* **THE TASK**
Excluding every picture, print exactly the lines from the one containing "V1: 15V (plus" through the end of the material below, both ends included.

* **GIVEN ENTRIES**
┌────────

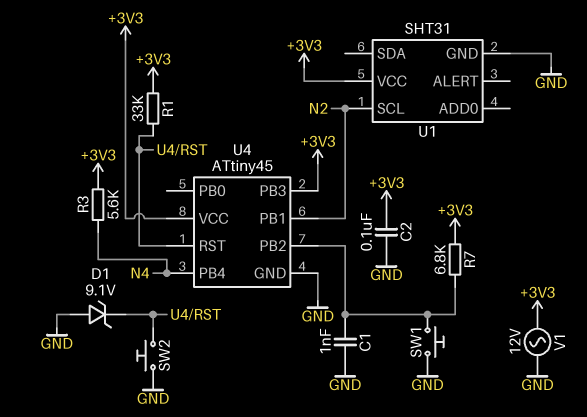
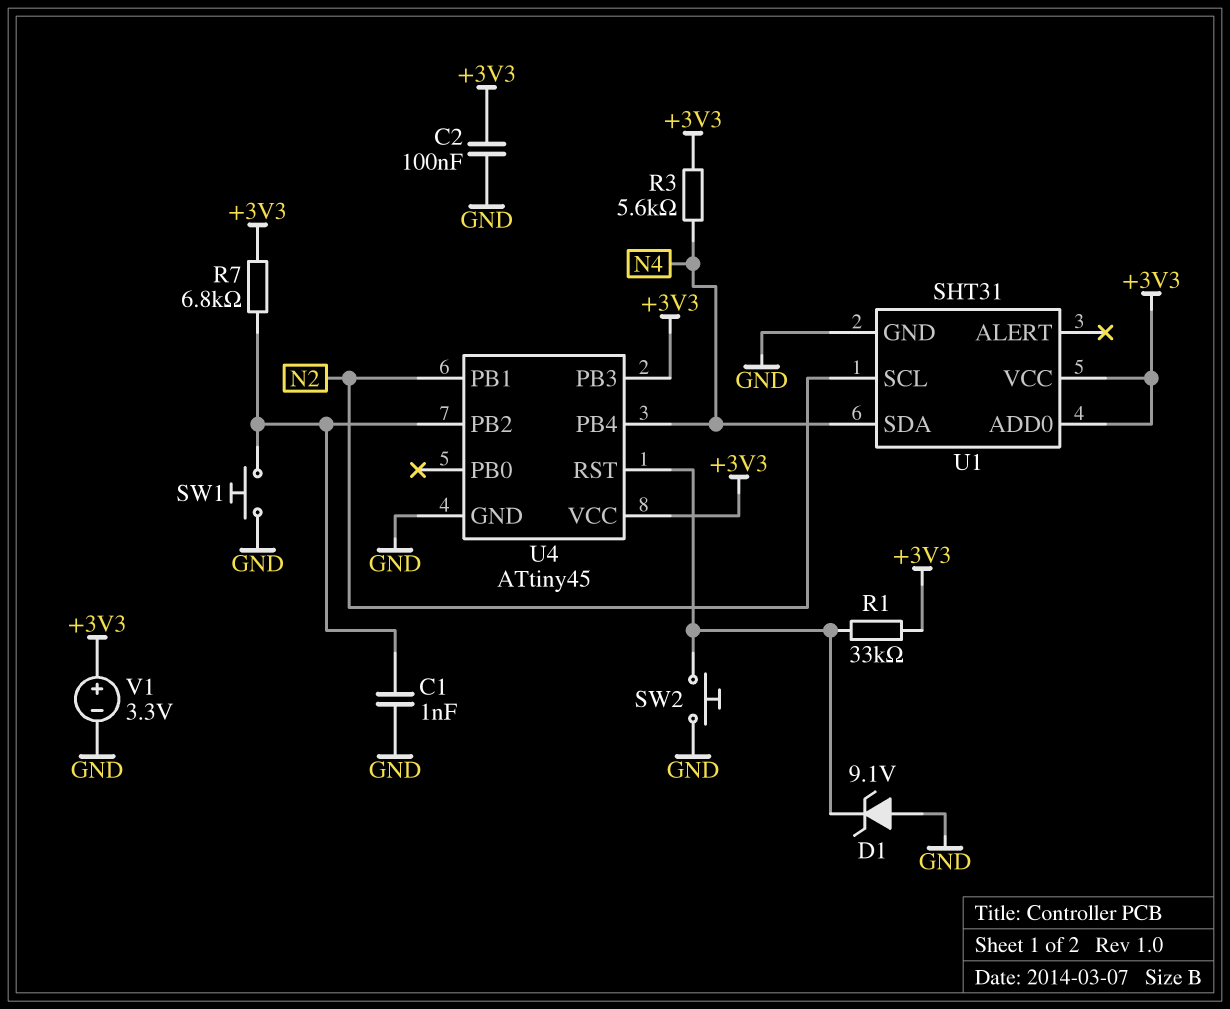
U1 pin ADD0: none -> +3V3
U1 pin SDA: none -> N4
V1: AC 12V (+3V3, GND) -> 3.3V (plus +3V3, minus GND)

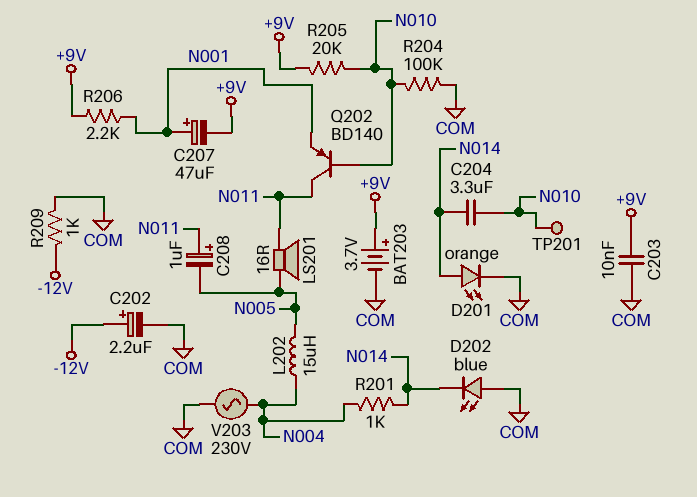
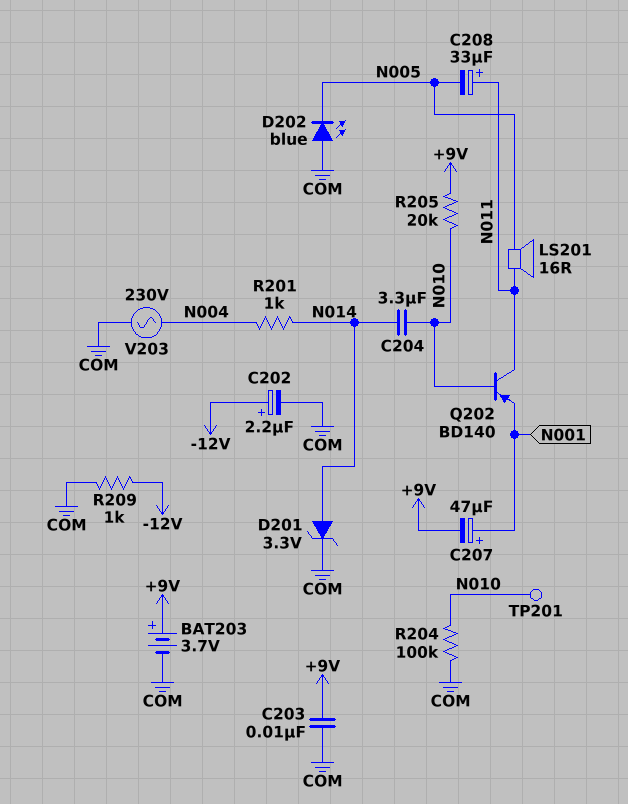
C208: 1uF (plus N011, minus N005) -> 33uF (plus N011, minus N005)
D201: LED orange (A N014, K COM) -> zener 3.3V (A N014, K COM)
D202: LED blue (A COM, K N014) -> LED blue (A COM, K N005)
L202: 15uH (N004, N005) -> none
R206: 2.2k (+9V, N001) -> none

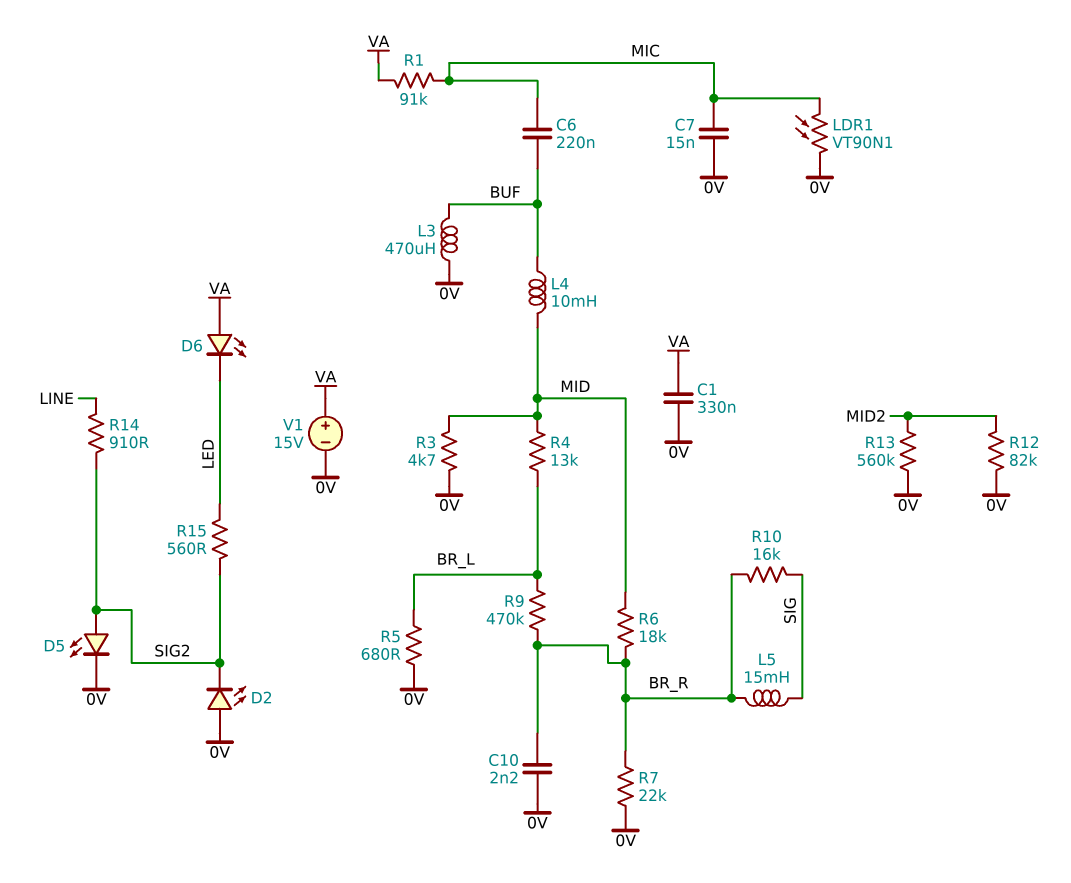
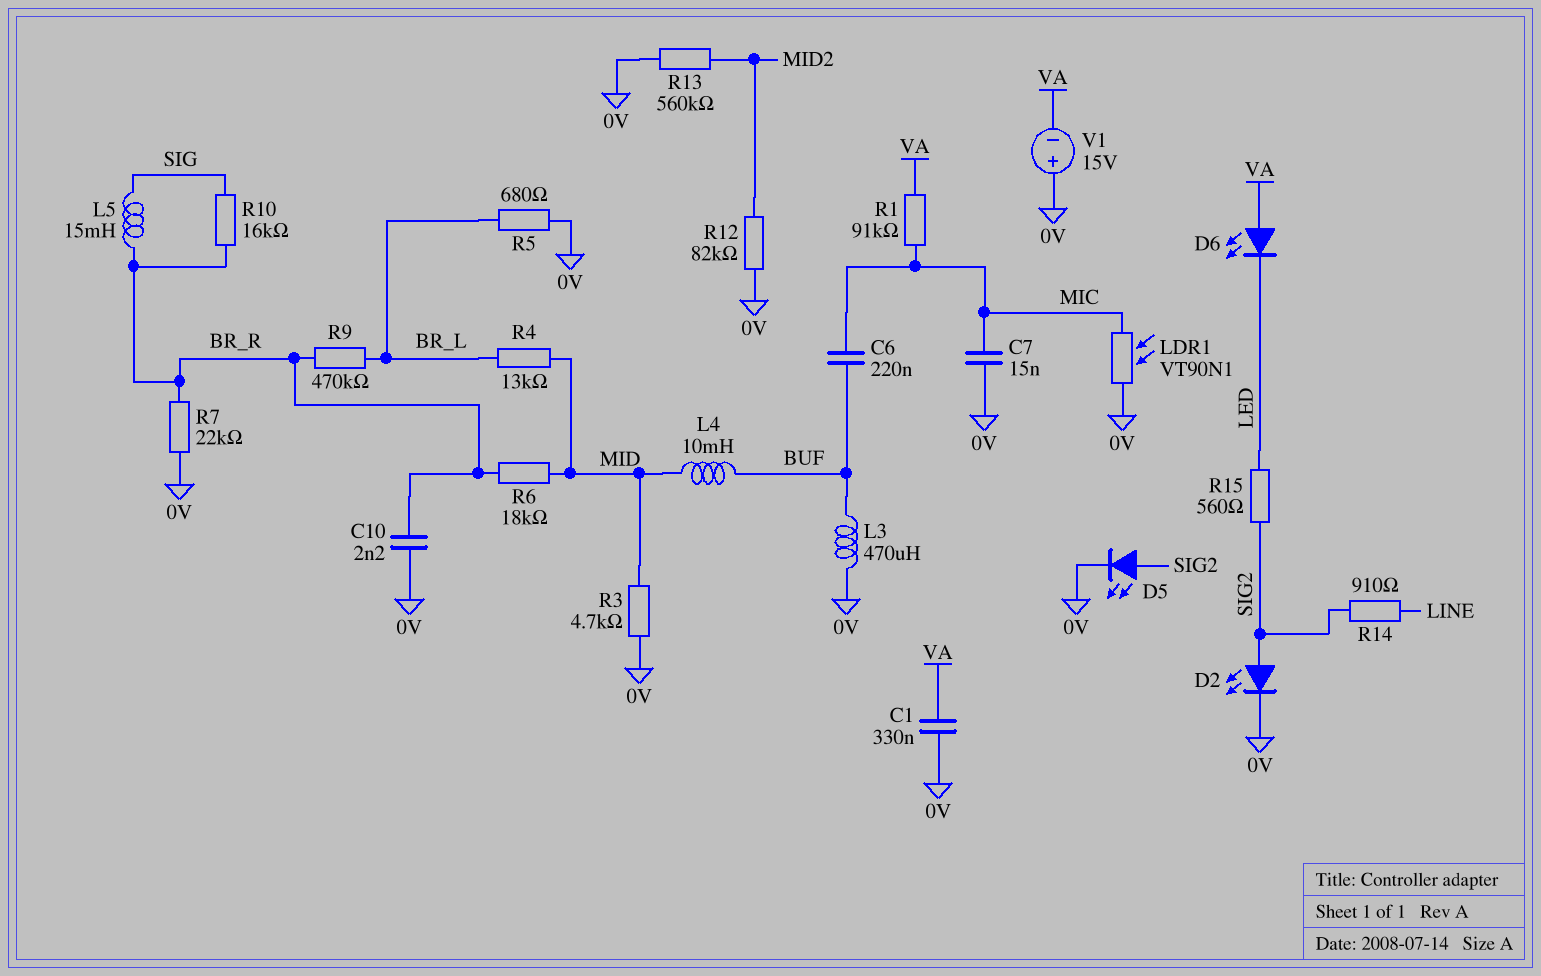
D2: LED (A 0V, K SIG2) -> LED (A SIG2, K 0V)
V1: 15V (plus VA, minus 0V) -> 15V (plus 0V, minus VA)

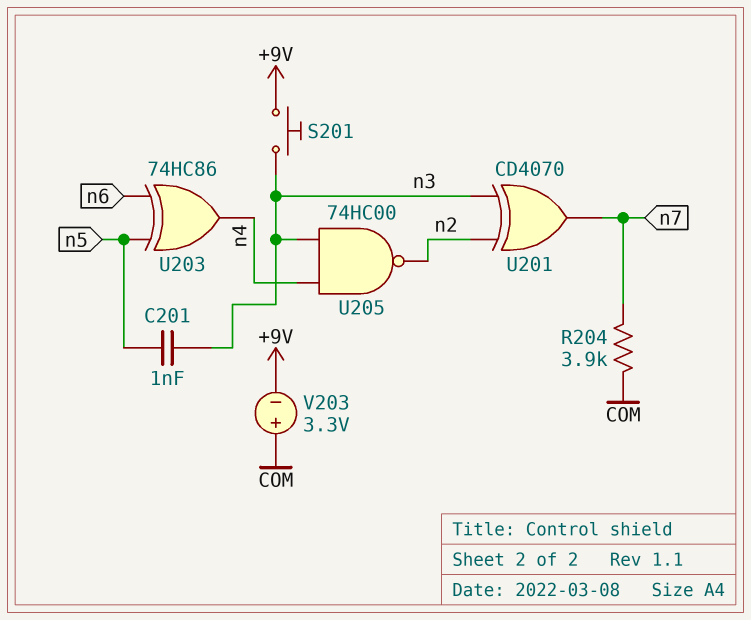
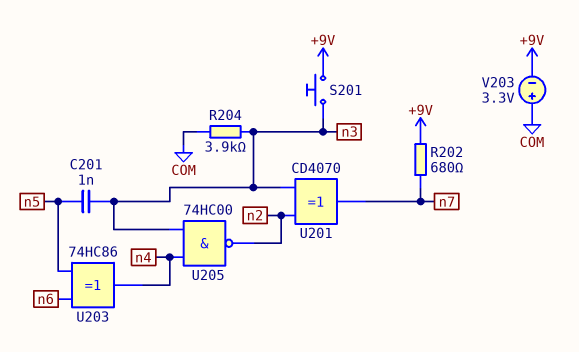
R202: none -> 680 (+9V, n7)
R204: 3.9k (COM, n7) -> 3.9k (COM, n3)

└────────

* **WORKED SOLUTION**
V1: 15V (plus VA, minus 0V) -> 15V (plus 0V, minus VA)

R202: none -> 680 (+9V, n7)
R204: 3.9k (COM, n7) -> 3.9k (COM, n3)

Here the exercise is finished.